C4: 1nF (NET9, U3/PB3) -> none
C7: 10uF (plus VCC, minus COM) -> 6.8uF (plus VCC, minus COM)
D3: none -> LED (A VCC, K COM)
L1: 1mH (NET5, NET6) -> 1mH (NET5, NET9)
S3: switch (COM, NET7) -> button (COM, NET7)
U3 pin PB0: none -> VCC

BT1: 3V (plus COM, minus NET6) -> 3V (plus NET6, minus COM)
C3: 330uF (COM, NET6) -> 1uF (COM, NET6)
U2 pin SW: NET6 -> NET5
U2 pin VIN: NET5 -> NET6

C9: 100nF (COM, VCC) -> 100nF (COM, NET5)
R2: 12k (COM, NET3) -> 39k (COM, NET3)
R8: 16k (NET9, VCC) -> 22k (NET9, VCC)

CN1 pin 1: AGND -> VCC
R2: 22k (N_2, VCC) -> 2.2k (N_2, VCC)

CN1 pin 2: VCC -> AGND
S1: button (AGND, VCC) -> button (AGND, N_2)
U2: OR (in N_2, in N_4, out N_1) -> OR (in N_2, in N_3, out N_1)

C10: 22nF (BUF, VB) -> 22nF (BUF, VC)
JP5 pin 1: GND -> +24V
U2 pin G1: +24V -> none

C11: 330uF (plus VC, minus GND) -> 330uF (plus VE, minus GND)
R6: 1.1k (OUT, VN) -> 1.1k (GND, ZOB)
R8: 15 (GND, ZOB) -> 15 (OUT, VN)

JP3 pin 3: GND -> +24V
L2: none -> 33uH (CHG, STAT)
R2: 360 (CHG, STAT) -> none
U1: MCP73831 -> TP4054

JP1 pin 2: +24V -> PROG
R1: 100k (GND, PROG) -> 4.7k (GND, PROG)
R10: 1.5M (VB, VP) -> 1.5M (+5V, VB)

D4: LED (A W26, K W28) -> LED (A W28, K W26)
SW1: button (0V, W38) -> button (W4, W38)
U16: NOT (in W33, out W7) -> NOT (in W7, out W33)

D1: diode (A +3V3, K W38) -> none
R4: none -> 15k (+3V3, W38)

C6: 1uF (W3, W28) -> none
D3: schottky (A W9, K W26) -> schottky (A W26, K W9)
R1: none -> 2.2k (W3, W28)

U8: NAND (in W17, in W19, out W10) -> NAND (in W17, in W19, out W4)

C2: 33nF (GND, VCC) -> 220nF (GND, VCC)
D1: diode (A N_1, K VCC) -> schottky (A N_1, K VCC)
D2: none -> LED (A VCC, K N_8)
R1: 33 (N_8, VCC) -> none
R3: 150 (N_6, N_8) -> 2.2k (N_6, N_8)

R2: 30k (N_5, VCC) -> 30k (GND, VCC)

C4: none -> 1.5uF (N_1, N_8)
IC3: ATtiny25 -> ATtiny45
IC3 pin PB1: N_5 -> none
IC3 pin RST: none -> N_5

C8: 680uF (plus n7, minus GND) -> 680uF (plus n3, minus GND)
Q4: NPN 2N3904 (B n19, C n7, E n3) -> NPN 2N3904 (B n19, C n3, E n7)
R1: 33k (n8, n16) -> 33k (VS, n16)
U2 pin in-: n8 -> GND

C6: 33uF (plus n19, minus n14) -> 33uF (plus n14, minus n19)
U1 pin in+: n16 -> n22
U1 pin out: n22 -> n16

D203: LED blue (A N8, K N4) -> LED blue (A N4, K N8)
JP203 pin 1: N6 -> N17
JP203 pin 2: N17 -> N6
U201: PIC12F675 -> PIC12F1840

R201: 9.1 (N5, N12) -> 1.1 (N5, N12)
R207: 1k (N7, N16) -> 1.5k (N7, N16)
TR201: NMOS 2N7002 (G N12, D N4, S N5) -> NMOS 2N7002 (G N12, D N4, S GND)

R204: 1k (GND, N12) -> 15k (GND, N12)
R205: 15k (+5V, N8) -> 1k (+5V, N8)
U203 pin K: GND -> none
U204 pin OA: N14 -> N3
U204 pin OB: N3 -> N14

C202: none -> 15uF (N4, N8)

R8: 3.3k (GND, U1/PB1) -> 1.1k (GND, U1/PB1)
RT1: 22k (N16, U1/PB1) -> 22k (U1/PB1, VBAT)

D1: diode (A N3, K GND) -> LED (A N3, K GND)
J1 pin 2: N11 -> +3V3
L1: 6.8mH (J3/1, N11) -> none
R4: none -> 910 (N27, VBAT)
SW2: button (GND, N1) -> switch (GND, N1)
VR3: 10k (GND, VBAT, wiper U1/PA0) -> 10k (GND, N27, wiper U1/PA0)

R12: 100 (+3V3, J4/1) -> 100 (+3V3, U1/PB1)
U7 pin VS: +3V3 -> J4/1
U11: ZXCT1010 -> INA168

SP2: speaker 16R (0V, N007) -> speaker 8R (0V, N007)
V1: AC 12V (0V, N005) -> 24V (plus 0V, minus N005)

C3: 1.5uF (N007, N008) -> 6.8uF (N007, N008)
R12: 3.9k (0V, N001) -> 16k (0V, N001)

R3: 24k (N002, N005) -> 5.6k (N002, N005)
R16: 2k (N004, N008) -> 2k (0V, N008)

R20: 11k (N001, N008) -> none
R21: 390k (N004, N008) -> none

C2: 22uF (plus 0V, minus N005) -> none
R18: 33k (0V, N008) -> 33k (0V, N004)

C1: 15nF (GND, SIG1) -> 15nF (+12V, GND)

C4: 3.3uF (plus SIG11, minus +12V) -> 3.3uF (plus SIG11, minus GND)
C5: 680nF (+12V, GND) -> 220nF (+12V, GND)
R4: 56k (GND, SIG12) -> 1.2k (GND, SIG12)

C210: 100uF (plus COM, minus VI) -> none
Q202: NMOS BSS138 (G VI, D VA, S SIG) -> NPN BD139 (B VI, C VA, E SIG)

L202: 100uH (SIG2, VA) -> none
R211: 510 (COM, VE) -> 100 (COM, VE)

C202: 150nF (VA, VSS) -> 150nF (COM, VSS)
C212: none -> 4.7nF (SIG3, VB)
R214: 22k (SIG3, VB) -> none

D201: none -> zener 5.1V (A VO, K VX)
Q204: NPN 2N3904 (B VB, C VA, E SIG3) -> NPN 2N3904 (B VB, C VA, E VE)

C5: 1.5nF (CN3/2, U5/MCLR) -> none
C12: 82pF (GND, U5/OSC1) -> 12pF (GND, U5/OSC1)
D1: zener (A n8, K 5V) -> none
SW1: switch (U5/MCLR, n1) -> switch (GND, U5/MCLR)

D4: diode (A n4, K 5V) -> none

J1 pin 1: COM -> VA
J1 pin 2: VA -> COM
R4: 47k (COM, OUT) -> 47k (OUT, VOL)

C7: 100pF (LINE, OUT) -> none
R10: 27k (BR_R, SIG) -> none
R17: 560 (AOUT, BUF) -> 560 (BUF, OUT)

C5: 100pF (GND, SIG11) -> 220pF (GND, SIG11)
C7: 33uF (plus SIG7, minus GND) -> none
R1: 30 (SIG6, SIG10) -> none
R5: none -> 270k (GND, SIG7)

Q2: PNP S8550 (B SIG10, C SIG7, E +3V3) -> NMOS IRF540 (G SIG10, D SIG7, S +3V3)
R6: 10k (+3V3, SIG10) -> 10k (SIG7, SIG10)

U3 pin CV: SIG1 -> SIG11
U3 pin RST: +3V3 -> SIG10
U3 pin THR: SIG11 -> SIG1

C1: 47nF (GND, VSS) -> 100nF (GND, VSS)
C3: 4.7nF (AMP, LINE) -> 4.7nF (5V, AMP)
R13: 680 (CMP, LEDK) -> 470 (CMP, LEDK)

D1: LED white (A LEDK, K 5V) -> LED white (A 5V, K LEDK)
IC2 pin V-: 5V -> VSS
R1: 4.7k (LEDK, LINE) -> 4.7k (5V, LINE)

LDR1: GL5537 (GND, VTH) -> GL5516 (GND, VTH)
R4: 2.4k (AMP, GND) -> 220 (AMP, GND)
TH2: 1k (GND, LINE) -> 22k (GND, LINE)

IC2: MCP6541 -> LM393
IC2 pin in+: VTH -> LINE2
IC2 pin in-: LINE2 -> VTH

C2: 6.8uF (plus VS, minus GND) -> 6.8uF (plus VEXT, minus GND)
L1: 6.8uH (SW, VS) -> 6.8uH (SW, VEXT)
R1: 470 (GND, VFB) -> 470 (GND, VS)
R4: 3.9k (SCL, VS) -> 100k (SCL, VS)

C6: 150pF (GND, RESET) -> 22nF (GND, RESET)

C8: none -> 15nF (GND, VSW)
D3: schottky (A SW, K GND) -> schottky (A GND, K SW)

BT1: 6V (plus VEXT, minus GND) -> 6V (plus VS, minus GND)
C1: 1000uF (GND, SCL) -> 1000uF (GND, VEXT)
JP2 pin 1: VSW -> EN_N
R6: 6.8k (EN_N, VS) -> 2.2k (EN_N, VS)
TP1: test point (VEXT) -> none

--- --- ---

> **What the task asks**:
The lines above from the one with "L2: none -> 33uH (CHG, STAT)" through the one with "U8: NAND (in" are to be duplicated exactly, ends included, with nothing added.

> **Response to this task**:
L2: none -> 33uH (CHG, STAT)
R2: 360 (CHG, STAT) -> none
U1: MCP73831 -> TP4054

JP1 pin 2: +24V -> PROG
R1: 100k (GND, PROG) -> 4.7k (GND, PROG)
R10: 1.5M (VB, VP) -> 1.5M (+5V, VB)

D4: LED (A W26, K W28) -> LED (A W28, K W26)
SW1: button (0V, W38) -> button (W4, W38)
U16: NOT (in W33, out W7) -> NOT (in W7, out W33)

D1: diode (A +3V3, K W38) -> none
R4: none -> 15k (+3V3, W38)

C6: 1uF (W3, W28) -> none
D3: schottky (A W9, K W26) -> schottky (A W26, K W9)
R1: none -> 2.2k (W3, W28)

U8: NAND (in W17, in W19, out W10) -> NAND (in W17, in W19, out W4)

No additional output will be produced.